(Beginning of Excerpted data)

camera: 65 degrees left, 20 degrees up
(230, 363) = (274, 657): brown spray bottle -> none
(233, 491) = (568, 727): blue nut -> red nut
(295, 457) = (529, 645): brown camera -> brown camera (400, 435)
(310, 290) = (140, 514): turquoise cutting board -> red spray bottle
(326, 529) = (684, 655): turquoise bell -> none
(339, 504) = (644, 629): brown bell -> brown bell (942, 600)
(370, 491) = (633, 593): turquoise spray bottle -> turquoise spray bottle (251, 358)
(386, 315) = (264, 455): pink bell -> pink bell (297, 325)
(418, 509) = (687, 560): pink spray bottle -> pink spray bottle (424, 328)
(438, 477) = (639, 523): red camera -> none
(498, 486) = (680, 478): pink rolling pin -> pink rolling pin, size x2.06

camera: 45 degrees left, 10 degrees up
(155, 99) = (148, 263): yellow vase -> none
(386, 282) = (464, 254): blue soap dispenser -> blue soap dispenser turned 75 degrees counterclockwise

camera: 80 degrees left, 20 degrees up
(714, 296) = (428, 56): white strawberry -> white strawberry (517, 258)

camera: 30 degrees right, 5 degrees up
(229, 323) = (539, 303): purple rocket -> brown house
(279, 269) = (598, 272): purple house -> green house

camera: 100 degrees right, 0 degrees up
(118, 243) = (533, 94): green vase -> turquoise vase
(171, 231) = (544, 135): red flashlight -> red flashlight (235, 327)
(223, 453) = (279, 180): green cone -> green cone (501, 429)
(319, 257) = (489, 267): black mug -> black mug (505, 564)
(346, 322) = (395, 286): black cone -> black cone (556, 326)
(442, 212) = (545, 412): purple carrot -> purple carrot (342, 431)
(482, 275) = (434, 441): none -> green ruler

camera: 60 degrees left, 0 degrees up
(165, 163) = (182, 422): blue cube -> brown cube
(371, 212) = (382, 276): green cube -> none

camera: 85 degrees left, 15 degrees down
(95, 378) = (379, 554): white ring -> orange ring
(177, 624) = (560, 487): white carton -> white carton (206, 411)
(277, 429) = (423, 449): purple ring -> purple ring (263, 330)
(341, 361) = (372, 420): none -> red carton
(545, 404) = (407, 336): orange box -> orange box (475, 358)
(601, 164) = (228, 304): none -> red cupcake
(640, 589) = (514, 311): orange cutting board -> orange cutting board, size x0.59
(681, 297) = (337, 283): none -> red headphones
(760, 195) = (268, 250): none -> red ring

(End of Excerpted data)

#### Work item
Give again, word for word, every line of the listing above from the one with "camera: 85 degrees left, 15 degrees down" to the one with "(545, 404) = (407, 336): orange", both inclusive, and nothing beyond them.

#### Result of the task
camera: 85 degrees left, 15 degrees down
(95, 378) = (379, 554): white ring -> orange ring
(177, 624) = (560, 487): white carton -> white carton (206, 411)
(277, 429) = (423, 449): purple ring -> purple ring (263, 330)
(341, 361) = (372, 420): none -> red carton
(545, 404) = (407, 336): orange box -> orange box (475, 358)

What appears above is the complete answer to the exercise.